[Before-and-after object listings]
%%

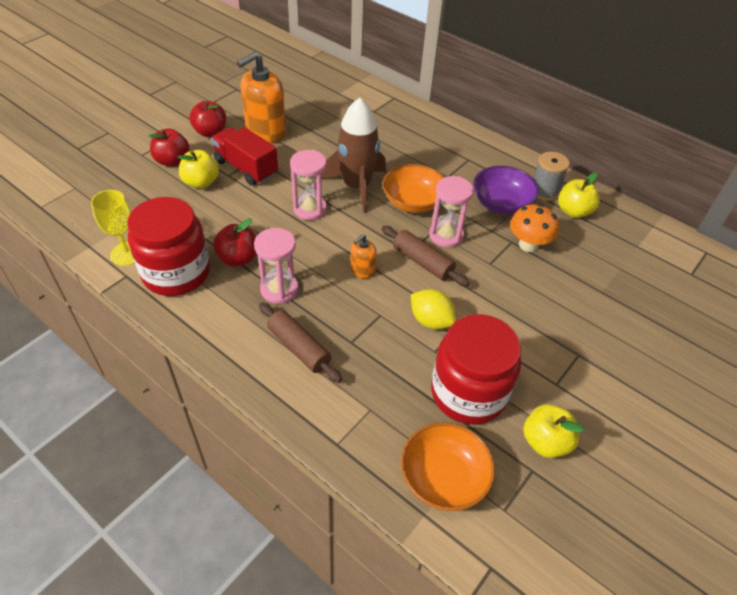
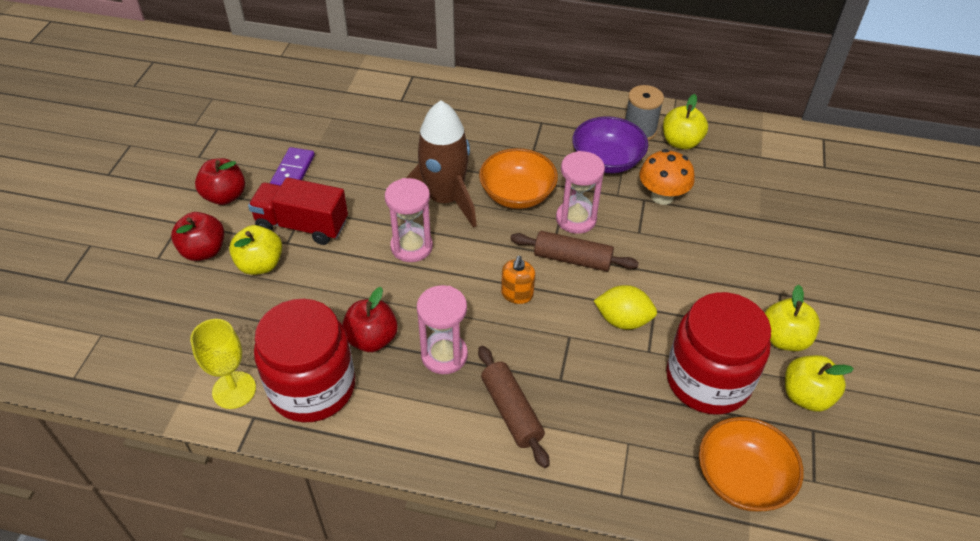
camera: 25 degrees left, 0 degrees up
(266, 132) = (293, 171): orange soap dispenser -> purple domino
(299, 348) = (511, 411): brown rolling pin -> brown rolling pin turned 45 degrees clockwise
(557, 390) = (784, 339): none -> yellow apple

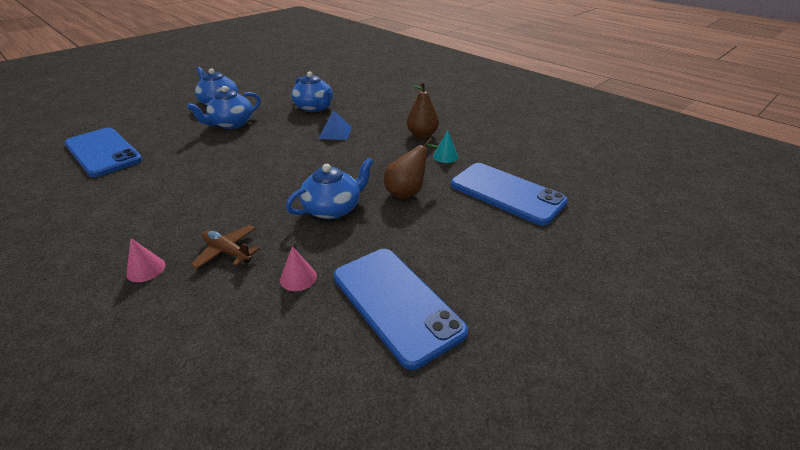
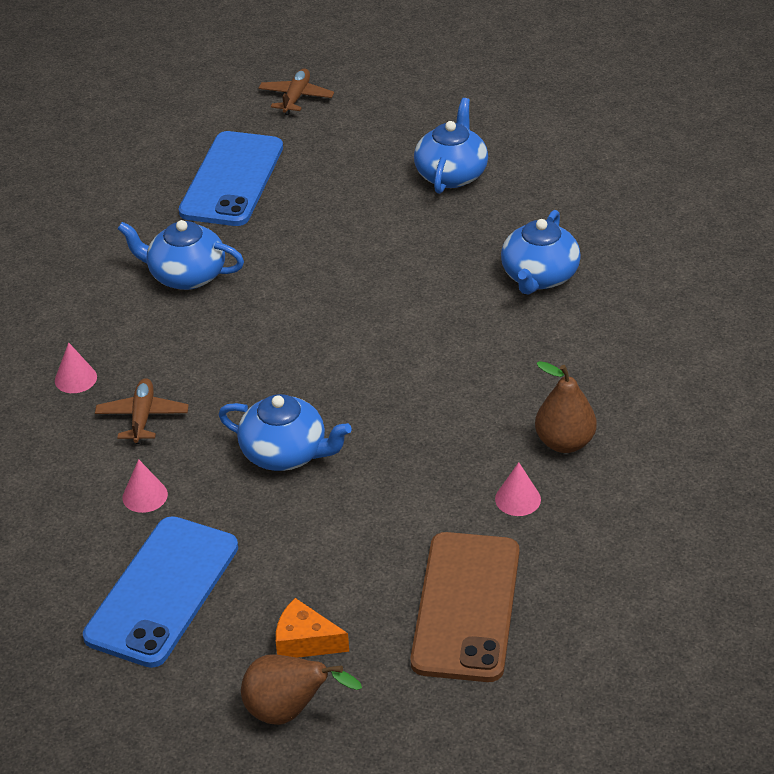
camera: 60 degrees right, 5 degrees up
(90, 117) = (296, 98): none -> brown plane
(231, 124) = (403, 230): blue teapot -> blue teapot (185, 275)
(335, 132) = (479, 346): blue pyramid -> none
(408, 192) = (382, 503): brown pear -> brown pear (289, 711)
(445, 156) = (518, 499): turquoise cone -> pink cone
(493, 255) = (305, 641): none -> orange cheese
(506, 193) = (466, 607): blue phone -> brown phone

%%

| Your goal |
Whenever the word "none" appears in a line above, copy that line.

| Answer space |
(557, 390) = (784, 339): none -> yellow apple
(90, 117) = (296, 98): none -> brown plane
(335, 132) = (479, 346): blue pyramid -> none
(493, 255) = (305, 641): none -> orange cheese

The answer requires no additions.